In the listing below, find the line that contains "(698, 189) = (343, 192): yellow" and the line that contains "(333, 288) = (507, 562): red donut -> none". Quote both and every line between them, exactly, and nothing more.

◆ **Dataset content**
☆ ☆ ☆

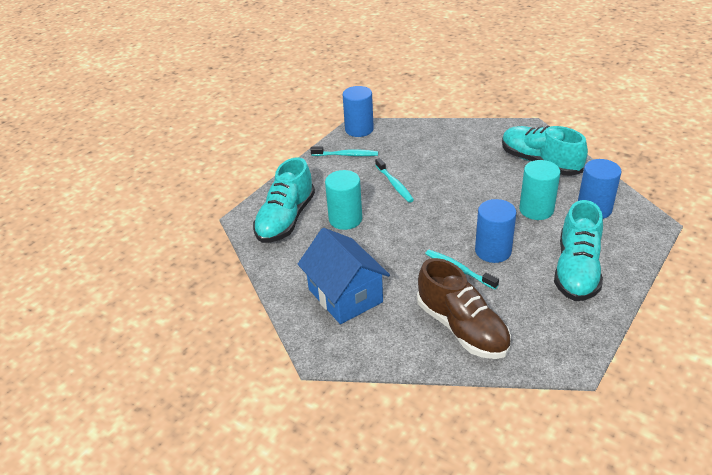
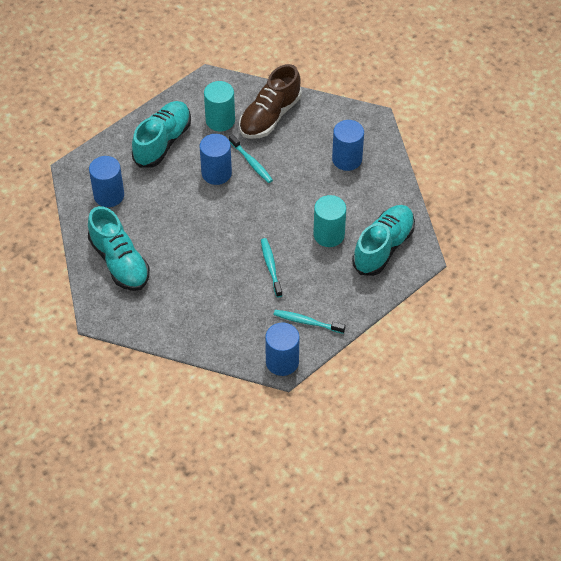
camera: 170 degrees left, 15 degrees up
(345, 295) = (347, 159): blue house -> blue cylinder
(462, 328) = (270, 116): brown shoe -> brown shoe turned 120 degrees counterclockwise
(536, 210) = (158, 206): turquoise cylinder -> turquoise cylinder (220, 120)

☆ ☆ ☆

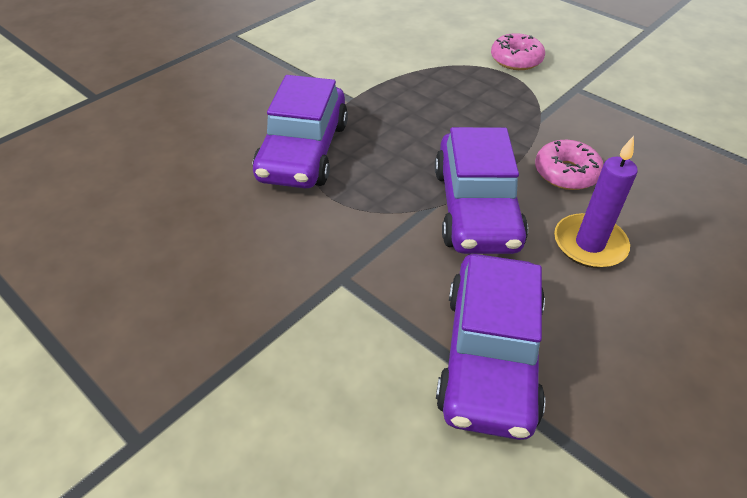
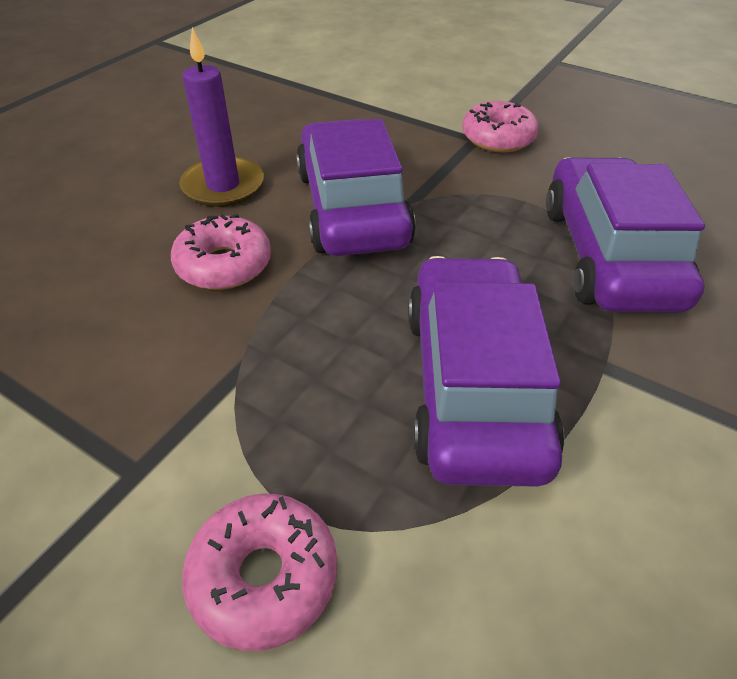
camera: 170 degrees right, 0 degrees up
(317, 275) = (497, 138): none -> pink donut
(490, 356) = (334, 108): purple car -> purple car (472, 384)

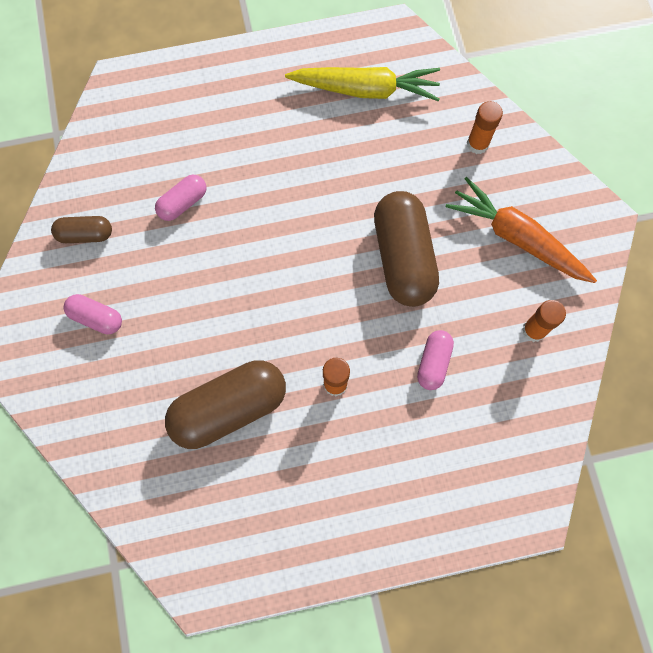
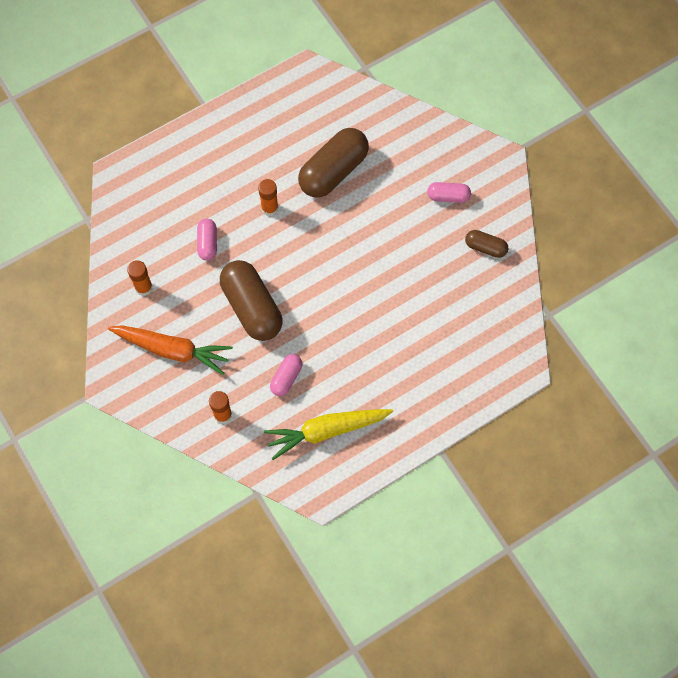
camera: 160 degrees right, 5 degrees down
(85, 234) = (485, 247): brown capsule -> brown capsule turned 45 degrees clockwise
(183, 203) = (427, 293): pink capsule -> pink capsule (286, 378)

☆ ☆ ☆

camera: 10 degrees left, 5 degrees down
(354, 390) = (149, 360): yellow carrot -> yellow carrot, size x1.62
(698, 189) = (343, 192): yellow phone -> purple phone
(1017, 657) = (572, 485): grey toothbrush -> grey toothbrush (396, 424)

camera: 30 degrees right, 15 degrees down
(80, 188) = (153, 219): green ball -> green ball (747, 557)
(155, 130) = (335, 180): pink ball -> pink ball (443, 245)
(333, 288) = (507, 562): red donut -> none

☆ ☆ ☆

◆ **Written response**
(698, 189) = (343, 192): yellow phone -> purple phone
(1017, 657) = (572, 485): grey toothbrush -> grey toothbrush (396, 424)

camera: 30 degrees right, 15 degrees down
(80, 188) = (153, 219): green ball -> green ball (747, 557)
(155, 130) = (335, 180): pink ball -> pink ball (443, 245)
(333, 288) = (507, 562): red donut -> none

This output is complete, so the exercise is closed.